## About this task
Please retype every record below exactly, leaving the pictures out.

━━━━━ Records shown

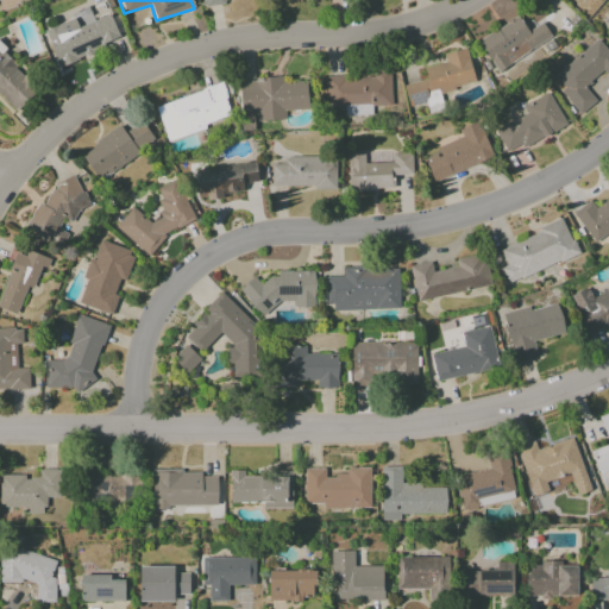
[(44,30),(58,66),(120,41),(110,13),(90,20),(88,12),(44,30)]
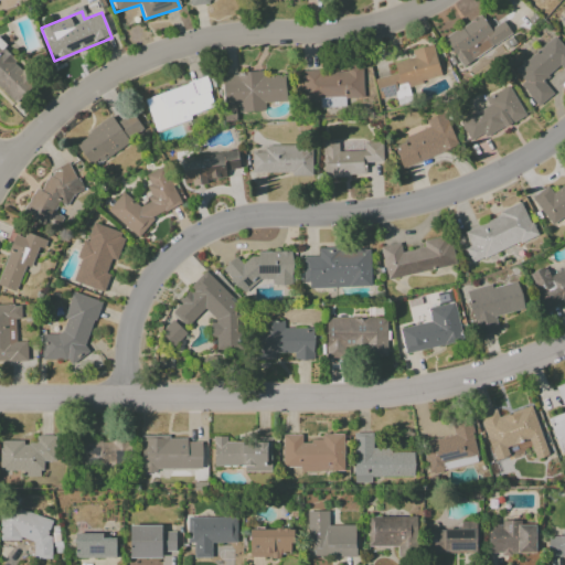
[(444,39),(462,66),(511,33),(502,21),(490,29),(480,14),(444,39)]
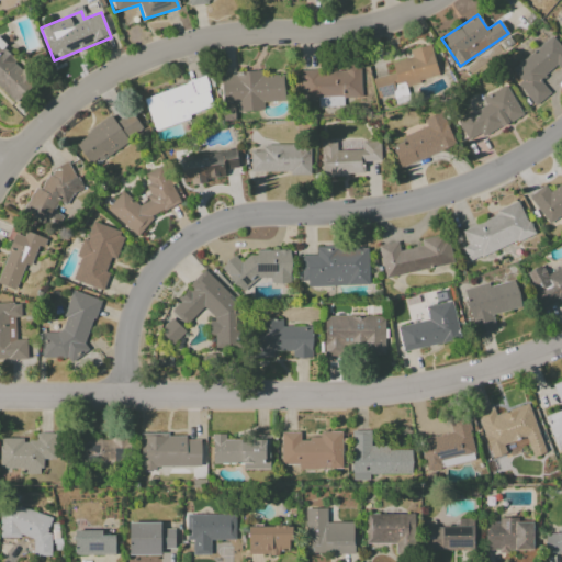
[(510,69),(520,81),(517,83),(535,105),(550,93),(540,81),(561,64),(561,47),(553,36),(510,69)]
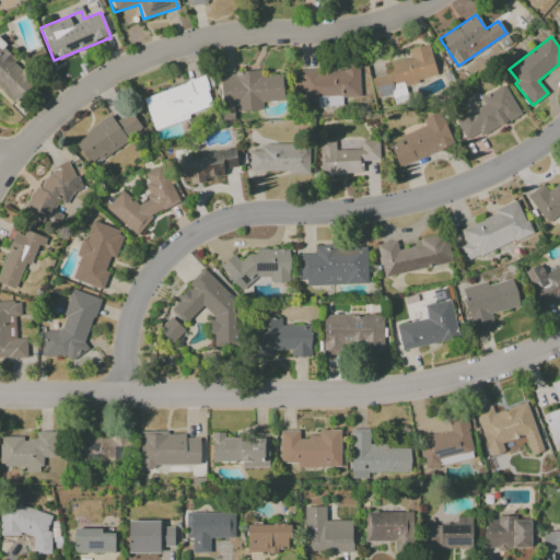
[(371,78),(376,98),(392,95),(394,104),(408,101),(404,84),(436,77),(429,44),(407,49),(409,57),(389,61),(393,73),(371,78)]
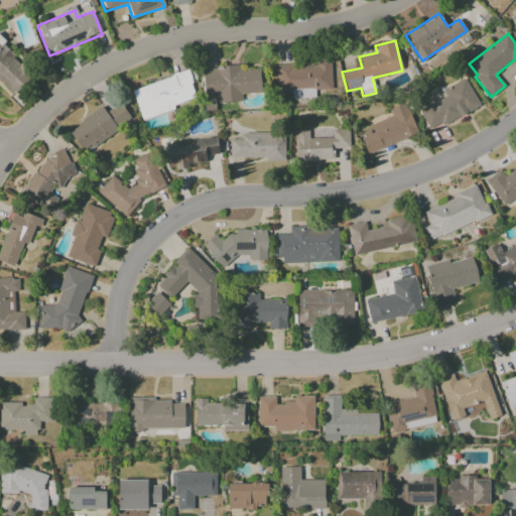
[(0,82),(13,95),(32,75),(0,43),(0,82)]
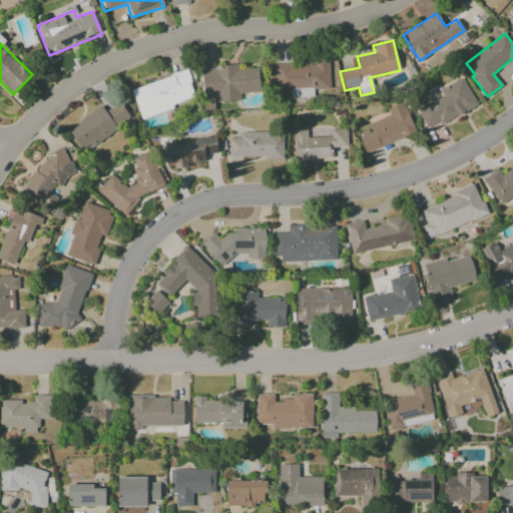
[(274,65),(275,91),(291,90),(291,97),(313,96),(313,90),(330,89),(329,59),(315,59),(315,63),(274,65)]
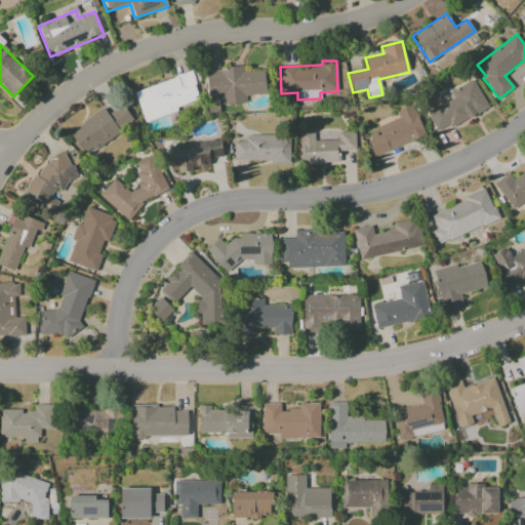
[(206,69),(208,98),(221,98),(221,105),(246,104),(245,95),(266,94),(265,71),(243,72),(243,68),(206,69)]
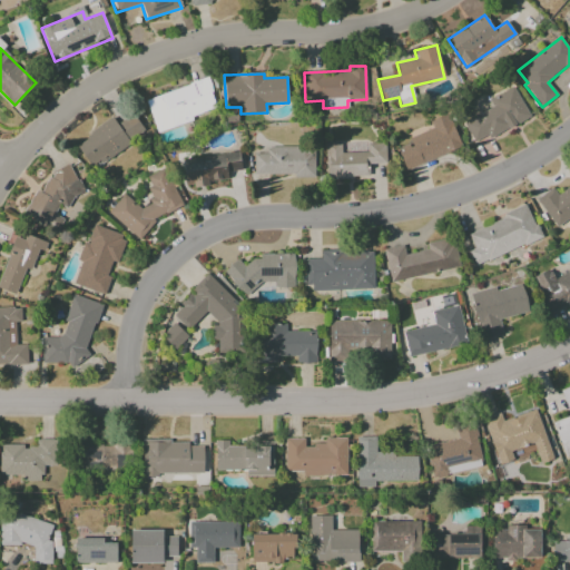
[(146,98),(155,129),(217,110),(207,79),(146,98)]
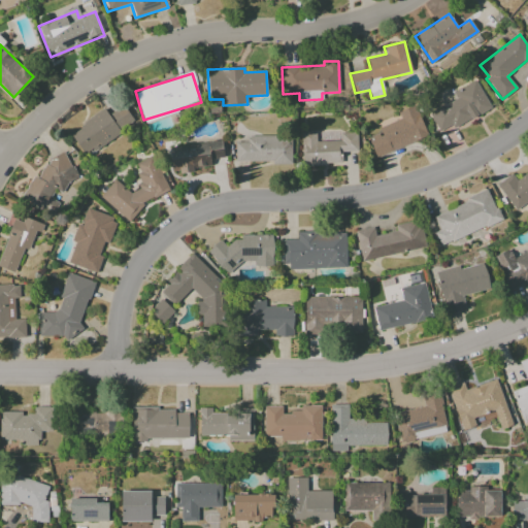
[(428,113),(440,134),(490,107),(474,79),(452,92),(456,99),(428,113)]
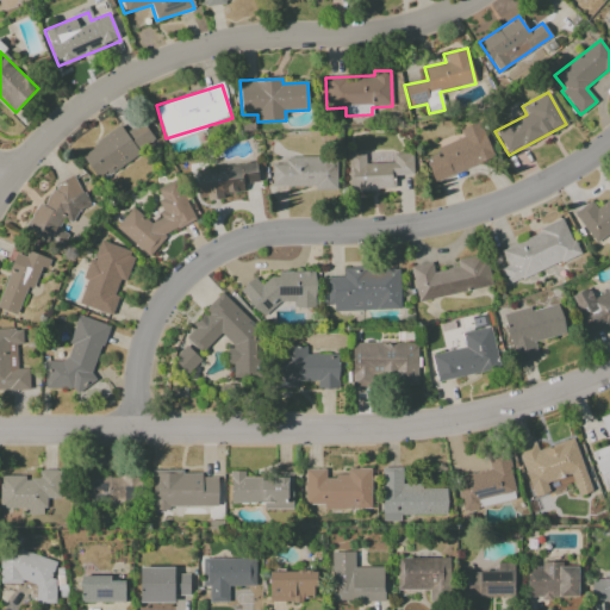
[(122,129),(80,151),(95,179),(155,144),(143,122),(124,132),(122,129)]
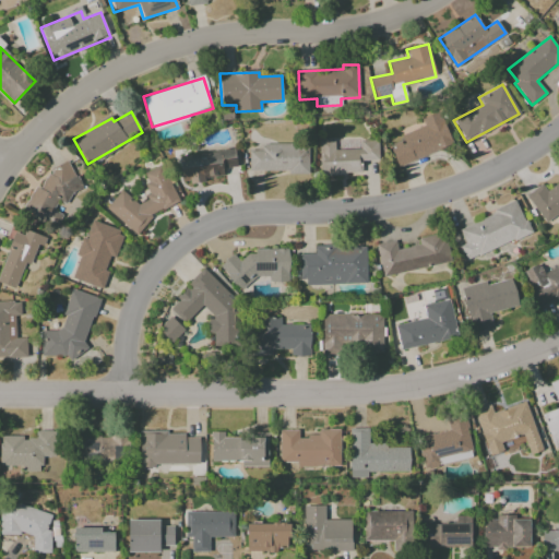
[(452,145),(439,113),(420,119),(424,126),(401,134),(403,142),(390,147),(397,167),(452,145)]
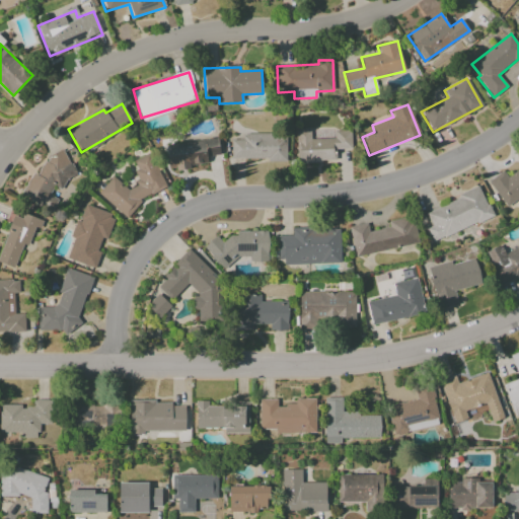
[(297,163),(334,161),(334,149),(352,149),(351,130),(334,131),(335,139),(310,139),(310,129),(296,129),(297,163)]
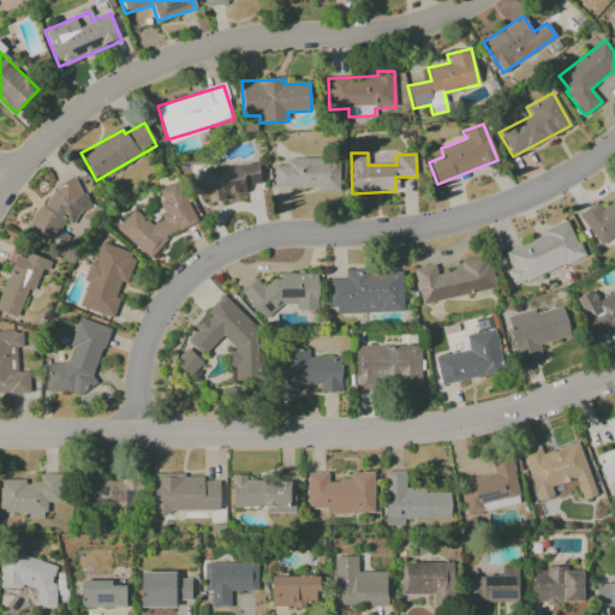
[(339,190),(340,160),(287,159),(287,166),(273,166),(273,189),(339,190)]
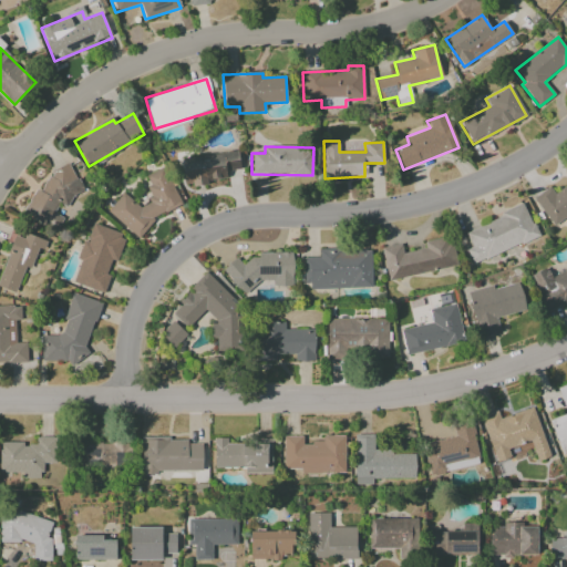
[(182,157),(184,186),(208,184),(208,179),(227,177),(226,171),(240,169),(238,152),(182,157)]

━━━━━━━━━━

## Answer to this exercise
[(44,30),(58,66),(120,41),(110,13),(90,20),(88,12),(44,30)]
[(444,39),(462,66),(511,33),(502,21),(490,29),(480,14),(444,39)]
[(510,69),(520,81),(517,83),(535,105),(550,93),(540,81),(561,64),(561,47),(553,36),(510,69)]
[(371,78),(376,98),(392,95),(394,104),(408,101),(404,84),(436,77),(429,44),(407,49),(409,57),(389,61),(393,73),(371,78)]
[(0,82),(13,95),(32,75),(0,43),(0,82)]
[(274,65),(275,91),(291,90),(291,97),(313,96),(313,90),(330,89),(329,59),(315,59),(315,63),(274,65)]
[(206,69),(208,98),(221,98),(221,105),(246,104),(245,95),(266,94),(265,71),(243,72),(243,68),(206,69)]
[(146,98),(155,129),(217,110),(207,79),(146,98)]
[(428,113),(440,134),(490,107),(474,79),(452,92),(456,99),(428,113)]
[(122,129),(80,151),(95,179),(155,144),(143,122),(124,132),(122,129)]
[(452,145),(439,113),(420,119),(424,126),(401,134),(403,142),(390,147),(397,167),(452,145)]
[(297,163),(334,161),(334,149),(352,149),(351,130),(334,131),(335,139),(310,139),(310,129),(296,129),(297,163)]
[(339,190),(340,160),(287,159),(287,166),(273,166),(273,189),(339,190)]
[(182,157),(184,186),(208,184),(208,179),(227,177),(226,171),(240,169),(238,152),(182,157)]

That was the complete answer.